Your goal: Pictures found in the material must be left out, and every line returned as written.

Data for the task:
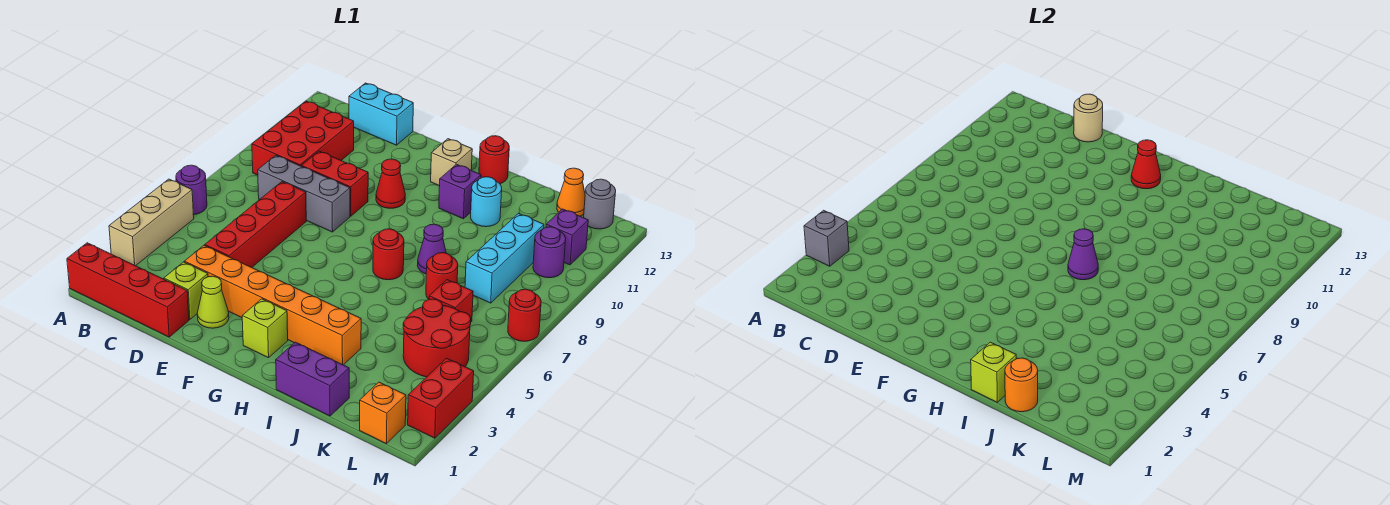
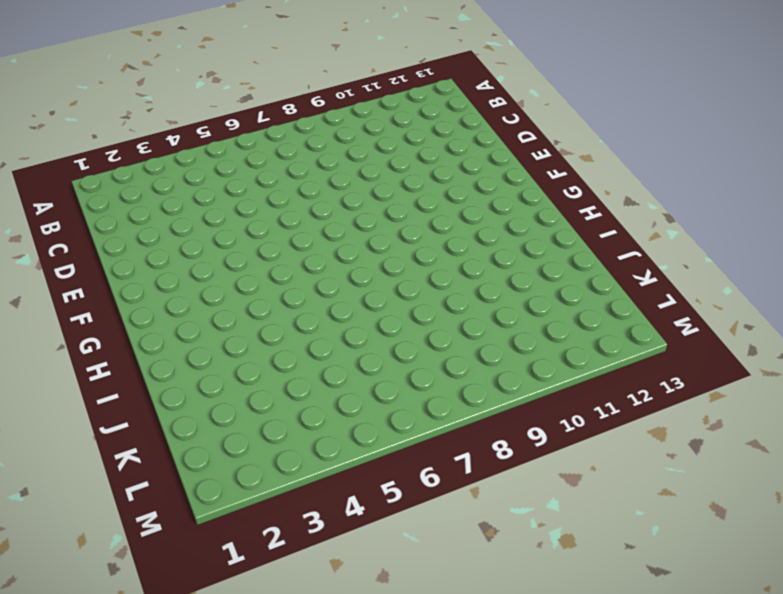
none -> red brick A1:D1 level 1
none -> tan brick A3:A5 level 1
none -> purple round brick A6 level 1
none -> red brick B9:C11 level 1

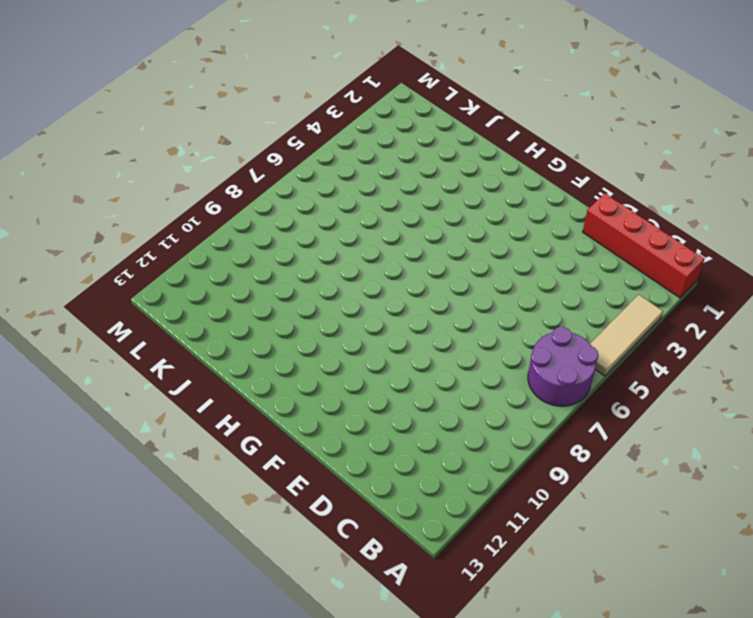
tan tile A3:A5 level 1 -> tan brick A3:A5 level 1
purple round brick A6:B7 level 1 -> purple round brick A6 level 1
none -> red brick B9:C11 level 1
none -> grey brick C8:E8 level 1
none -> cyan brick C13:D13 level 1
none -> lime brick D2 level 1

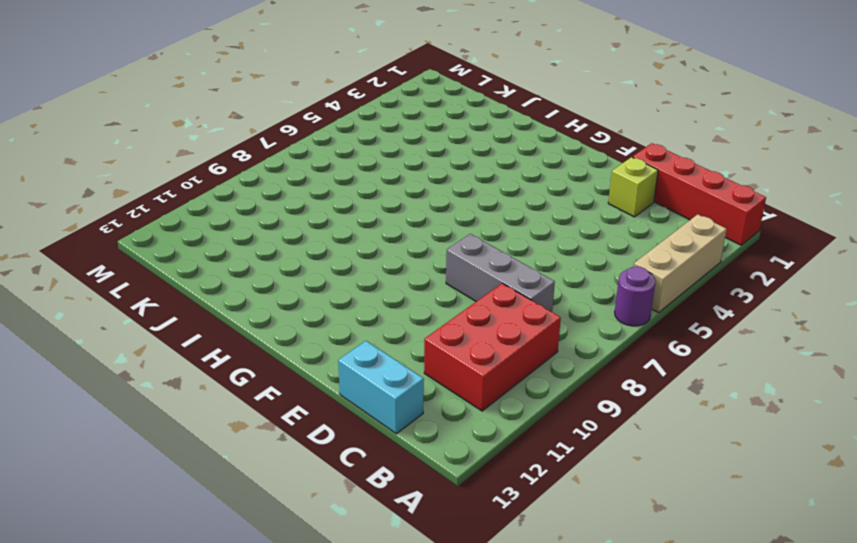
none -> orange brick D3:I3 level 1
none -> red brick D4:D7 level 1
none -> red brick D9:E9 level 1
none -> lime cone E2 level 1

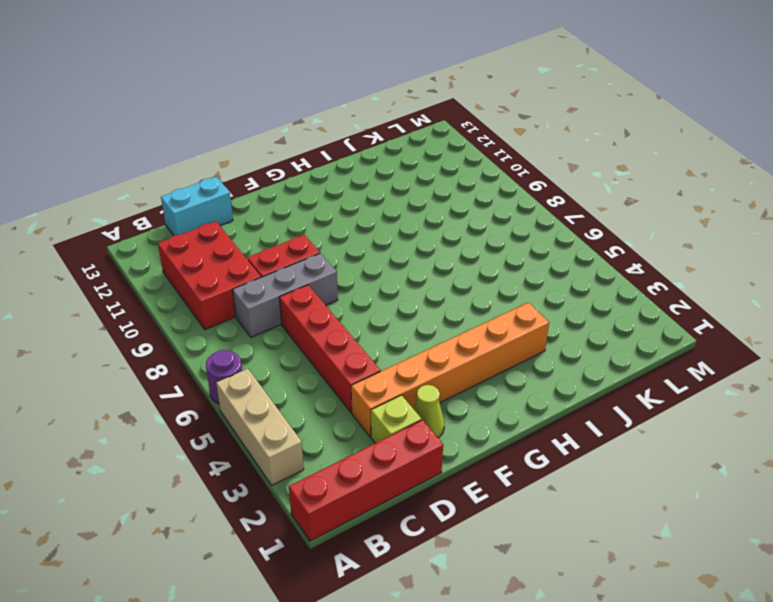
none -> red cone F10 level 1
none -> lime brick G2 level 1
none -> tan brick G12 level 1
none -> red round brick H7 level 1

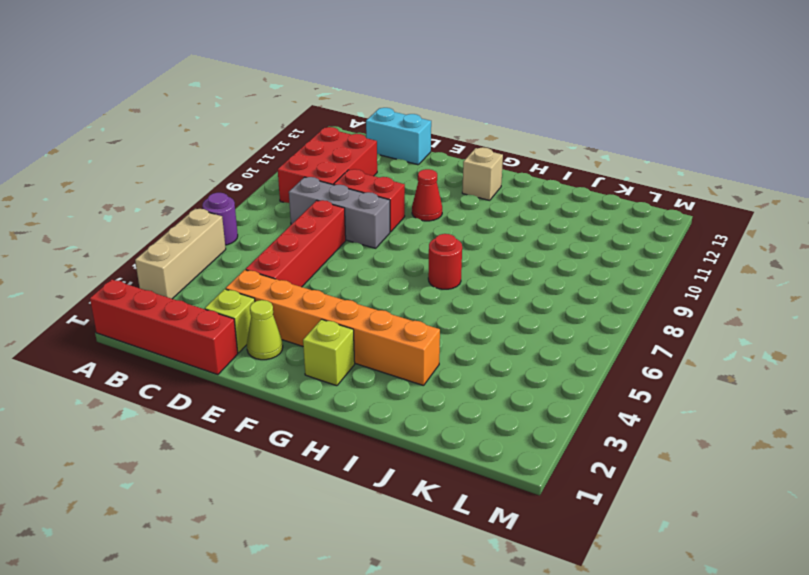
none -> purple brick H11 level 1
none -> red round brick H13 level 1
none -> purple brick I1:J1 level 1
none -> purple cone I8 level 1

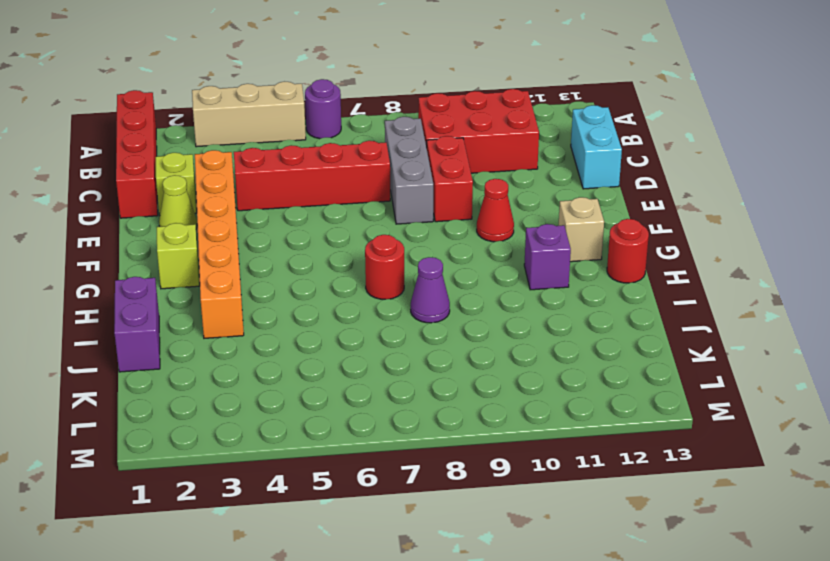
none -> cyan round brick I11 level 1
none -> red round brick J7 level 1
none -> red round brick K4:L5 level 1
none -> red brick K6 level 1

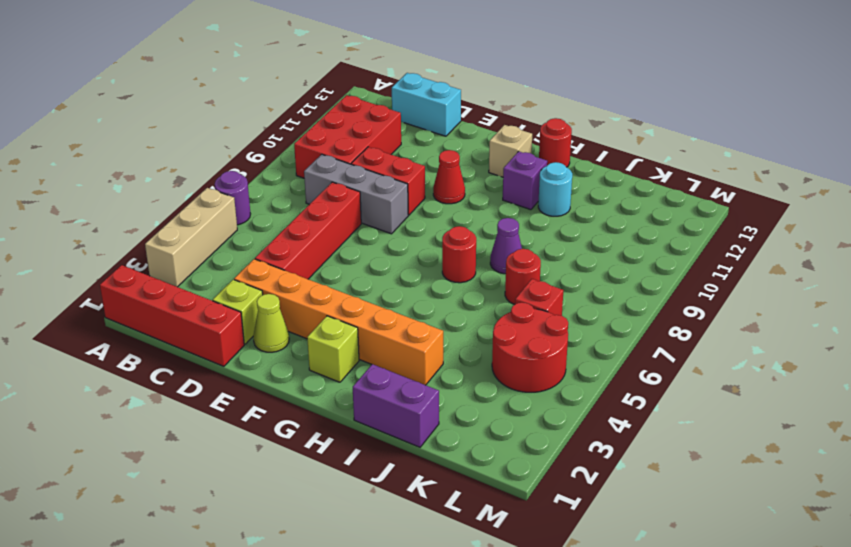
none -> cyan brick K8:K10 level 1
none -> orange cone K13 level 1
none -> orange brick L1 level 1
none -> purple round brick L10 level 1

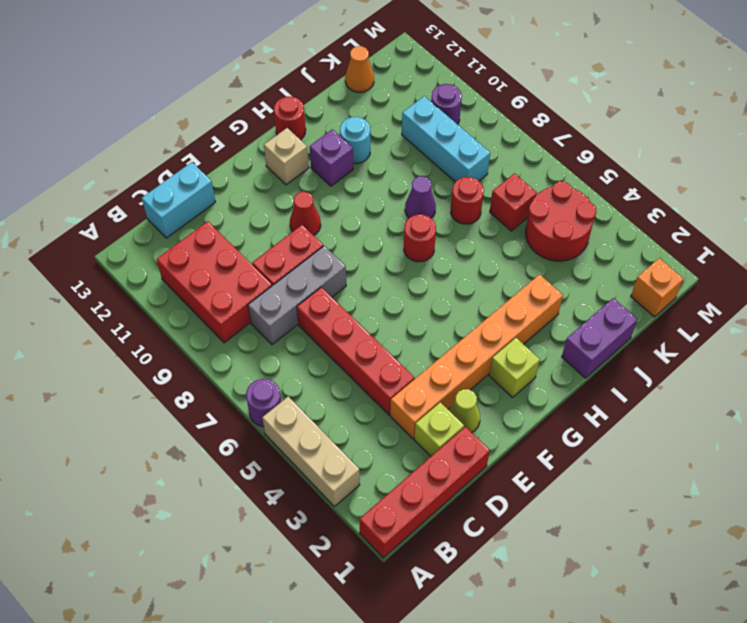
none -> purple brick L11 level 1
none -> grey round brick L13 level 1
none -> red brick M2:M3 level 1
none -> red round brick M7 level 1

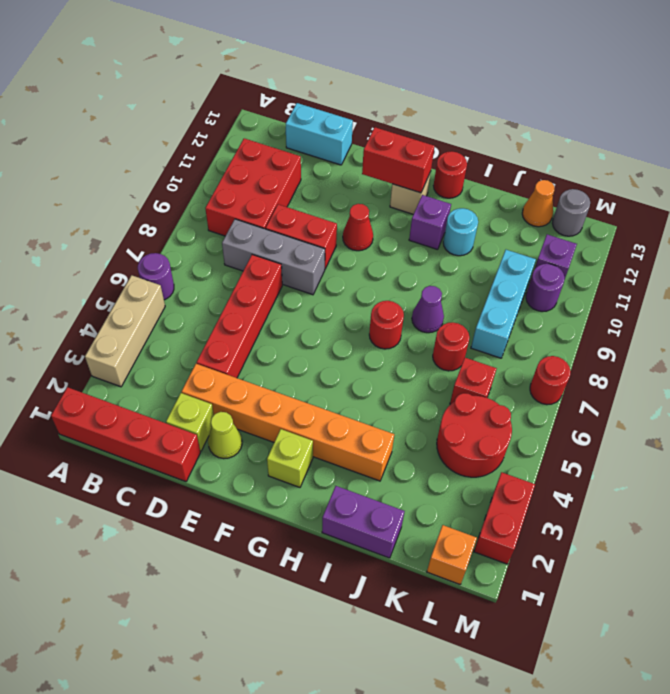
red brick F12:G12 level 2 -> red cone G12 level 2
none -> grey brick A3 level 2
none -> tan round brick D13 level 2
none -> purple cone H7 level 2
none -> lime brick I1 level 2

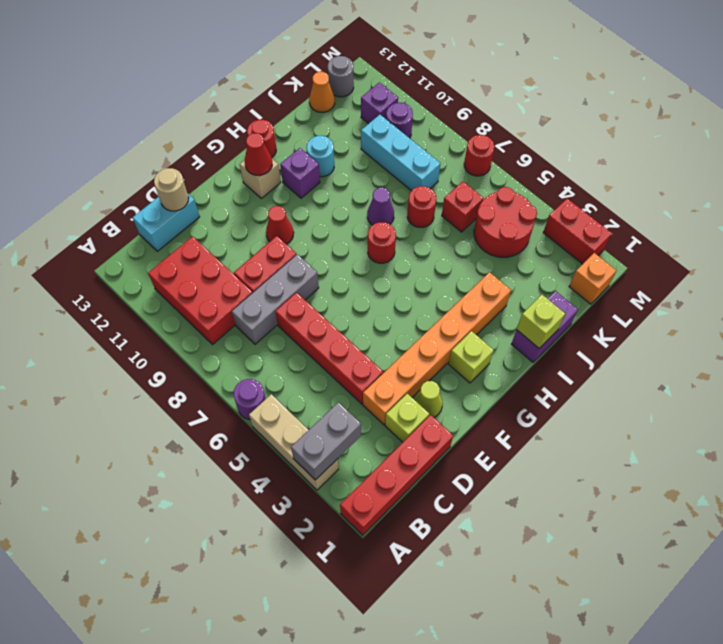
grey brick A3:B3 level 2 -> grey brick A3 level 2
none -> purple cone H7 level 2
none -> orange round brick J1 level 2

Task solution:
none -> red brick A1:D1 level 1
none -> tan brick A3:A5 level 1
none -> purple round brick A6 level 1
none -> red brick B9:C11 level 1

tan tile A3:A5 level 1 -> tan brick A3:A5 level 1
purple round brick A6:B7 level 1 -> purple round brick A6 level 1
none -> red brick B9:C11 level 1
none -> grey brick C8:E8 level 1
none -> cyan brick C13:D13 level 1
none -> lime brick D2 level 1

none -> orange brick D3:I3 level 1
none -> red brick D4:D7 level 1
none -> red brick D9:E9 level 1
none -> lime cone E2 level 1

none -> red cone F10 level 1
none -> lime brick G2 level 1
none -> tan brick G12 level 1
none -> red round brick H7 level 1

none -> purple brick H11 level 1
none -> red round brick H13 level 1
none -> purple brick I1:J1 level 1
none -> purple cone I8 level 1

none -> cyan round brick I11 level 1
none -> red round brick J7 level 1
none -> red round brick K4:L5 level 1
none -> red brick K6 level 1

none -> cyan brick K8:K10 level 1
none -> orange cone K13 level 1
none -> orange brick L1 level 1
none -> purple round brick L10 level 1

none -> purple brick L11 level 1
none -> grey round brick L13 level 1
none -> red brick M2:M3 level 1
none -> red round brick M7 level 1

red brick F12:G12 level 2 -> red cone G12 level 2
none -> grey brick A3 level 2
none -> tan round brick D13 level 2
none -> purple cone H7 level 2
none -> lime brick I1 level 2

grey brick A3:B3 level 2 -> grey brick A3 level 2
none -> purple cone H7 level 2
none -> orange round brick J1 level 2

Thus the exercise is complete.